#### Extracted records ####

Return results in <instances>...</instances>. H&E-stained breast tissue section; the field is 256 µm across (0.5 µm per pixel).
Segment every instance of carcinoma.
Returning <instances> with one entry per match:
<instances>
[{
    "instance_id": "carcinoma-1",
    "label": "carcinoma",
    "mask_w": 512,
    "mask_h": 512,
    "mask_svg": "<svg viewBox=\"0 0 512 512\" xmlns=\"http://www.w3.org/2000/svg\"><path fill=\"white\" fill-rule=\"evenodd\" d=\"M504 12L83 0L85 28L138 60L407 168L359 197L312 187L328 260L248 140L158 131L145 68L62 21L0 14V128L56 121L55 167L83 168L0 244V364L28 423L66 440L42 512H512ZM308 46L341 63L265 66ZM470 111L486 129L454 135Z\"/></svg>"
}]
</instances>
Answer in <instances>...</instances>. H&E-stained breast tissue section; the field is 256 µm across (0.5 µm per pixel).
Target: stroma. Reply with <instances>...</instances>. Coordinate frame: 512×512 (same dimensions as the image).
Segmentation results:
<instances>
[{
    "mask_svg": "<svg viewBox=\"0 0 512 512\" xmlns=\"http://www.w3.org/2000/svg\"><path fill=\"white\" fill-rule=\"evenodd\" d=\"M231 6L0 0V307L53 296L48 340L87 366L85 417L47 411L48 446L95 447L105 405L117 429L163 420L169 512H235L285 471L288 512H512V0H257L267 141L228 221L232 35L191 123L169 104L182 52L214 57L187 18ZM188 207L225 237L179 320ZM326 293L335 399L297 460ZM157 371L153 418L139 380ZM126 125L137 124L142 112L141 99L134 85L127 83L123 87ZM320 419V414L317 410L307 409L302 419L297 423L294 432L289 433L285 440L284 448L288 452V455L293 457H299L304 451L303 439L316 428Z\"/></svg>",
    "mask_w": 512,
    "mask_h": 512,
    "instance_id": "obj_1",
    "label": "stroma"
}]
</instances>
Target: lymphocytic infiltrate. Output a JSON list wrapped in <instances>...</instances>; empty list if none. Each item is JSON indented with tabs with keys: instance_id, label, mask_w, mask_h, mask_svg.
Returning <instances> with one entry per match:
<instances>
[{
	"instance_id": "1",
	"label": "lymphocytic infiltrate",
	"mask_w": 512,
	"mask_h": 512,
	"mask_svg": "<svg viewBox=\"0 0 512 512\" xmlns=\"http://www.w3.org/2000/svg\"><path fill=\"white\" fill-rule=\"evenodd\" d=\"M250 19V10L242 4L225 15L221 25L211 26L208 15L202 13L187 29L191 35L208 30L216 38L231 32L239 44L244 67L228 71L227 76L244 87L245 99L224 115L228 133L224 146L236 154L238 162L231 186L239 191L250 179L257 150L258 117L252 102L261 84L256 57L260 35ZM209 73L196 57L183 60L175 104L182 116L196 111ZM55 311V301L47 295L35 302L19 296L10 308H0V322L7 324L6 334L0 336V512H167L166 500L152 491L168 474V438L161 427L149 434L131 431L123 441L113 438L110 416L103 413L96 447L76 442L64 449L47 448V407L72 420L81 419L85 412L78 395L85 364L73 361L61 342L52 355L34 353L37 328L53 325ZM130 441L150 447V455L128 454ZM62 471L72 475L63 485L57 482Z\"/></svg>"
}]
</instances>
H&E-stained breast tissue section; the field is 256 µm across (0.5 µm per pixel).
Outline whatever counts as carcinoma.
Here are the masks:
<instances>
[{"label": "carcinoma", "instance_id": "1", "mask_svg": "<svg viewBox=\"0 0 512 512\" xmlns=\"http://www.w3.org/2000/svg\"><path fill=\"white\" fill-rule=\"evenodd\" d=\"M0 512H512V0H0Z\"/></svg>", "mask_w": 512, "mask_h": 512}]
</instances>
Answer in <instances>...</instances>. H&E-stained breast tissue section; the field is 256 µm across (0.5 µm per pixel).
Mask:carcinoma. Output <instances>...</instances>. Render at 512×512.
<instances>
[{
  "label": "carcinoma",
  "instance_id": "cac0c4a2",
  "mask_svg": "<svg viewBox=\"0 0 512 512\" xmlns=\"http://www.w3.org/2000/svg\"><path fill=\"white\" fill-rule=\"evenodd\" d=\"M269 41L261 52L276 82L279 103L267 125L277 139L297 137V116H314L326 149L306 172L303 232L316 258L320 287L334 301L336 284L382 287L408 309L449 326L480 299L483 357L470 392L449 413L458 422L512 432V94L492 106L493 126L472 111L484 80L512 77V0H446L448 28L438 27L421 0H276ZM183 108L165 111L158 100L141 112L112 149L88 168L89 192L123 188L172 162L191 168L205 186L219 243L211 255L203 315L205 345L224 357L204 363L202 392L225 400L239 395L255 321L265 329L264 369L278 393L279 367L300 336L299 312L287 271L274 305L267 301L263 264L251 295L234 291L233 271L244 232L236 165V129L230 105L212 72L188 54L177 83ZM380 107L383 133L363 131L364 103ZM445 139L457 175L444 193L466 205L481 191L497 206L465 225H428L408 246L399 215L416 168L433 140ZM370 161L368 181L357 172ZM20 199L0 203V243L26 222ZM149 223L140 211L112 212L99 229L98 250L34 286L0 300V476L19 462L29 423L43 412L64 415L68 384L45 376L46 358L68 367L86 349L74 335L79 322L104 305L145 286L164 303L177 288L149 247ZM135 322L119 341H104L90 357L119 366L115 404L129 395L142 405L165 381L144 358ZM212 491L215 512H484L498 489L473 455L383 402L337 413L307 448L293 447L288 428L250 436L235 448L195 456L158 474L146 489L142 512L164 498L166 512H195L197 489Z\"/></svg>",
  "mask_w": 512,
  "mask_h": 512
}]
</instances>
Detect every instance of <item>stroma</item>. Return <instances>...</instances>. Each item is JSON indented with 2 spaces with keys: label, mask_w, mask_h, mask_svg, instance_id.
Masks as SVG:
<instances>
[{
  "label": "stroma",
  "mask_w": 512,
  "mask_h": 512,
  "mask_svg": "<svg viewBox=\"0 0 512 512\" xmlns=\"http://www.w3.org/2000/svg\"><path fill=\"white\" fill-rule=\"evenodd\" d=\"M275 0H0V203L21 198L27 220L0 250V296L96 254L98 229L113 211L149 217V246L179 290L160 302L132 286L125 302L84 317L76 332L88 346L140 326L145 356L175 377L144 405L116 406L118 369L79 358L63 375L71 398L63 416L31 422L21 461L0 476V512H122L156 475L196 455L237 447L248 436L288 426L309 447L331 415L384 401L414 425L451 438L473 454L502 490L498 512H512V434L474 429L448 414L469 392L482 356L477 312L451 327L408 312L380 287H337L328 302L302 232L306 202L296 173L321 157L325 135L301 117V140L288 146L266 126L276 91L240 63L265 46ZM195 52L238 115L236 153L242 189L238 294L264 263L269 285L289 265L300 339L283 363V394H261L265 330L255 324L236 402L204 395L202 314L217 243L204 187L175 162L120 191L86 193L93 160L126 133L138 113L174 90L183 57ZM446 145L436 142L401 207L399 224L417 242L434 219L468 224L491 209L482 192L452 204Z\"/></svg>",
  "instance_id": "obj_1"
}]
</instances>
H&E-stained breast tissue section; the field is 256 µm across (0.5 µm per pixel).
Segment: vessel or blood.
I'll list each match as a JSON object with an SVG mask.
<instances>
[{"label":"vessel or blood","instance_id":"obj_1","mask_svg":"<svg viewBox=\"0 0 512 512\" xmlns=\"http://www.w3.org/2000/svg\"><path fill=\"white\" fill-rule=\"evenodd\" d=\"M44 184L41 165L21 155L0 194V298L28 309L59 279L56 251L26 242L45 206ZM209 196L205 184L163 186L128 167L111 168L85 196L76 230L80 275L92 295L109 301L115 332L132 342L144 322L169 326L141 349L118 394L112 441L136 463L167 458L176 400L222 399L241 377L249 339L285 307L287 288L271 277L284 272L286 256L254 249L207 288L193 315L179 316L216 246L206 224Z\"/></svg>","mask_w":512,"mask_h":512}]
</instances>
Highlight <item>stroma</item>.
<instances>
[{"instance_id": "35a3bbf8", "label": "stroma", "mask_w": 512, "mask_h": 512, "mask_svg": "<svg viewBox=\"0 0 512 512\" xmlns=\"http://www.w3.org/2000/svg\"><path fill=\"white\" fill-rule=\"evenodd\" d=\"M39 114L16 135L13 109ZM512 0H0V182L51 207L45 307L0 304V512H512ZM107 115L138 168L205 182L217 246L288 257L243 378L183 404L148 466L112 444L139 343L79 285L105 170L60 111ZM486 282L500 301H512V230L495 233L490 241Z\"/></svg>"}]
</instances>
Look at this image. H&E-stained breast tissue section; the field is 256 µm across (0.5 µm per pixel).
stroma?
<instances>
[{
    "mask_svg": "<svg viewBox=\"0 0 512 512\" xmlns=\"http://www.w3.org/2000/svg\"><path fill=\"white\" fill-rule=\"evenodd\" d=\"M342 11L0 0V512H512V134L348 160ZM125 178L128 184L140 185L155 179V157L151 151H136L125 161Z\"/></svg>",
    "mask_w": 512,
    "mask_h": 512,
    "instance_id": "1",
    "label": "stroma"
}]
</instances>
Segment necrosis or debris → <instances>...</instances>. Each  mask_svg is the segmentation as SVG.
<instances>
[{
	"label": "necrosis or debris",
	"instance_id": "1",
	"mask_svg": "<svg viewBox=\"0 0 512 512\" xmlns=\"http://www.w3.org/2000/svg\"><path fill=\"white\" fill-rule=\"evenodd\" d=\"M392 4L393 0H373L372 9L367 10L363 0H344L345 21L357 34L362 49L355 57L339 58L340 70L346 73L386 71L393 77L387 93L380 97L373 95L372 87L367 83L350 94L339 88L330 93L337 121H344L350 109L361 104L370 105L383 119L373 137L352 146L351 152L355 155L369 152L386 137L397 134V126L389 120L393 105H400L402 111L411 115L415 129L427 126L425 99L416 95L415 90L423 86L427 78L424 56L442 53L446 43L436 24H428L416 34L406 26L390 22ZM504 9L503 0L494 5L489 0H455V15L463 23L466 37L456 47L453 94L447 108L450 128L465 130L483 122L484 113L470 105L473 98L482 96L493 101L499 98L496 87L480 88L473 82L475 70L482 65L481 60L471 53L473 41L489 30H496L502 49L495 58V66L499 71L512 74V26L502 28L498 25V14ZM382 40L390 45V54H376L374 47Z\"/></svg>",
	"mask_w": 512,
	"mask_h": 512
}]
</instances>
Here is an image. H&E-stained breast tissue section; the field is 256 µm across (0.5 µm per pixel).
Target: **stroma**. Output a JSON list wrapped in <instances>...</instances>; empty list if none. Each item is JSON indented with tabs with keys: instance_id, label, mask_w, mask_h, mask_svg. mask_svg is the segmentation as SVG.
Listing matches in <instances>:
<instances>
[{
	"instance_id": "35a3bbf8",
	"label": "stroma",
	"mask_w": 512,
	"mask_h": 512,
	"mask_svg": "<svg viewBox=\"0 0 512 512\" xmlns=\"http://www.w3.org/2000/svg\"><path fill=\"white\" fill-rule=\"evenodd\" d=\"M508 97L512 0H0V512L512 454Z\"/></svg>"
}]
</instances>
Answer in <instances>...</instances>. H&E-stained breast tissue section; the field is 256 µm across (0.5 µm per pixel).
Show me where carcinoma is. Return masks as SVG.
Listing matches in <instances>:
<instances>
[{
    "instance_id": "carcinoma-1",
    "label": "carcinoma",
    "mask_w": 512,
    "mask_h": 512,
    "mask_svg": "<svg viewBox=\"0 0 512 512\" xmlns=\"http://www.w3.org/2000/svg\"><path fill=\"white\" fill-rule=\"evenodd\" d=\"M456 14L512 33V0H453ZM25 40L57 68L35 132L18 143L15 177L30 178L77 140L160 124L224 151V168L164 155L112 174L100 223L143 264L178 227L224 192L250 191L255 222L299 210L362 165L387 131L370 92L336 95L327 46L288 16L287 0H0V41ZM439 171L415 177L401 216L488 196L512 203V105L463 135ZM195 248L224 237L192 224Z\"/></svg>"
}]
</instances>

####

→ What the task requires:
Take the listing above and repeat exactly the lines from the one containing "Segment: vessel or blood." through the one containing "Look at this", both included.

→ Full response:
Segment: vessel or blood.
I'll list each match as a JSON object with an SVG mask.
<instances>
[{"label":"vessel or blood","instance_id":"obj_1","mask_svg":"<svg viewBox=\"0 0 512 512\" xmlns=\"http://www.w3.org/2000/svg\"><path fill=\"white\" fill-rule=\"evenodd\" d=\"M44 184L41 165L21 155L0 194V298L28 309L59 279L56 251L26 242L45 206ZM209 196L205 184L163 186L128 167L111 168L85 196L76 230L80 275L92 295L109 301L115 332L132 342L144 322L169 326L141 349L118 394L112 441L136 463L167 458L176 400L222 399L241 377L249 339L285 307L287 288L271 277L284 272L286 256L254 249L207 288L193 315L179 316L216 246L206 224Z\"/></svg>","mask_w":512,"mask_h":512}]
</instances>
Highlight <item>stroma</item>.
<instances>
[{"instance_id": "35a3bbf8", "label": "stroma", "mask_w": 512, "mask_h": 512, "mask_svg": "<svg viewBox=\"0 0 512 512\" xmlns=\"http://www.w3.org/2000/svg\"><path fill=\"white\" fill-rule=\"evenodd\" d=\"M39 114L16 135L13 109ZM512 0H0V182L51 207L45 307L0 304V512H512ZM107 115L138 168L205 182L217 246L288 257L243 378L183 404L148 466L112 444L139 343L79 285L105 170L60 111ZM486 282L500 301H512V230L495 233L490 241Z\"/></svg>"}]
</instances>
Look at this image. H&E-stained breast tissue section; the field is 256 µm across (0.5 µm per pixel).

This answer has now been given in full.